▶ [ACTIVITY]:
Below is a listing. Quote from it, exactly, the lines from the one containing "C7: 330nF (+5V, GND) -> 470nF (+5V, GND)" down to the one containing "U3 pin OUT: NET10 -> NET3", both ends included, and nothing else.

***** SUPPLIED RECORDS *****

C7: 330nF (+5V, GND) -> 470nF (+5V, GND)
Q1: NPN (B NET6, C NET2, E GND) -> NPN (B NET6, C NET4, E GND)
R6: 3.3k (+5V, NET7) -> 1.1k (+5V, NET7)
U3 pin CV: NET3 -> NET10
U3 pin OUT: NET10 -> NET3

*****
***** SUPPLIED RECORDS *****

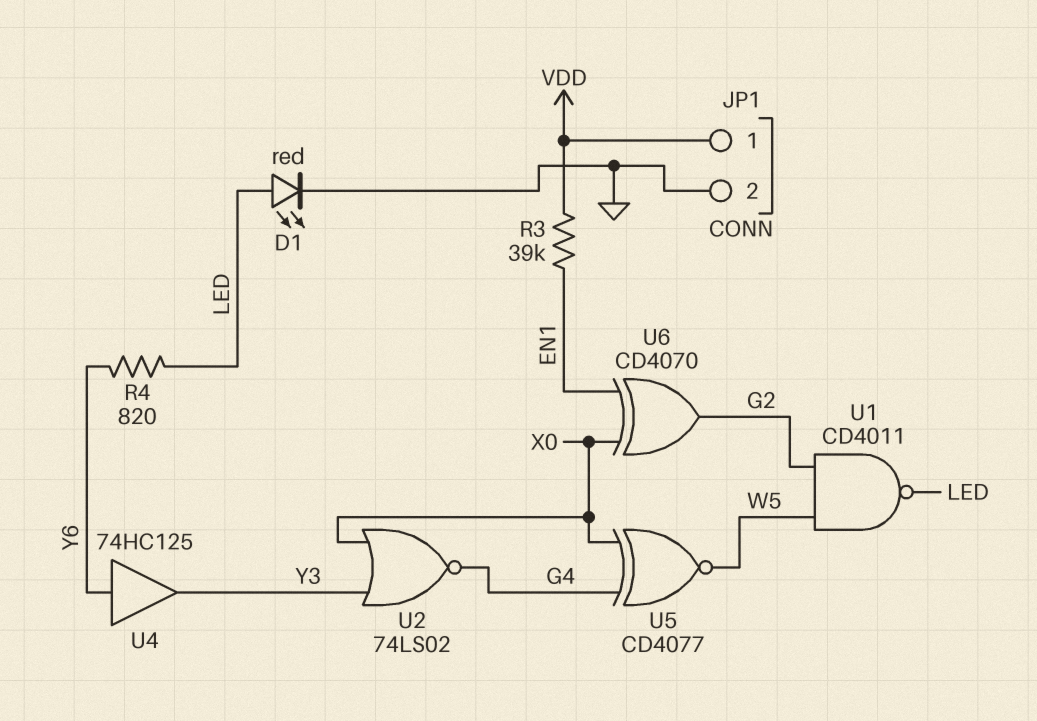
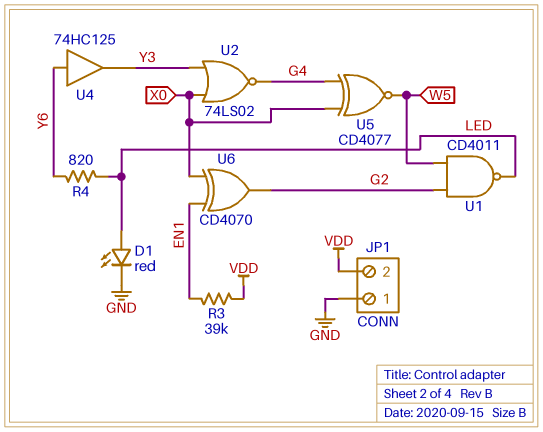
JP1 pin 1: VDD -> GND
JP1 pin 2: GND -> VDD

*****
***** SUPPLIED RECORDS *****

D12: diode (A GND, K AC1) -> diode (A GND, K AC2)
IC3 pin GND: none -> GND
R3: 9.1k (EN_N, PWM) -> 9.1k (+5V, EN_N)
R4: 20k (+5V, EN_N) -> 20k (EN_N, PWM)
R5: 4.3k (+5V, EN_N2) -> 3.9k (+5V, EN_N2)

*****

▶ [RESPONSE AREA]:
C7: 330nF (+5V, GND) -> 470nF (+5V, GND)
Q1: NPN (B NET6, C NET2, E GND) -> NPN (B NET6, C NET4, E GND)
R6: 3.3k (+5V, NET7) -> 1.1k (+5V, NET7)
U3 pin CV: NET3 -> NET10
U3 pin OUT: NET10 -> NET3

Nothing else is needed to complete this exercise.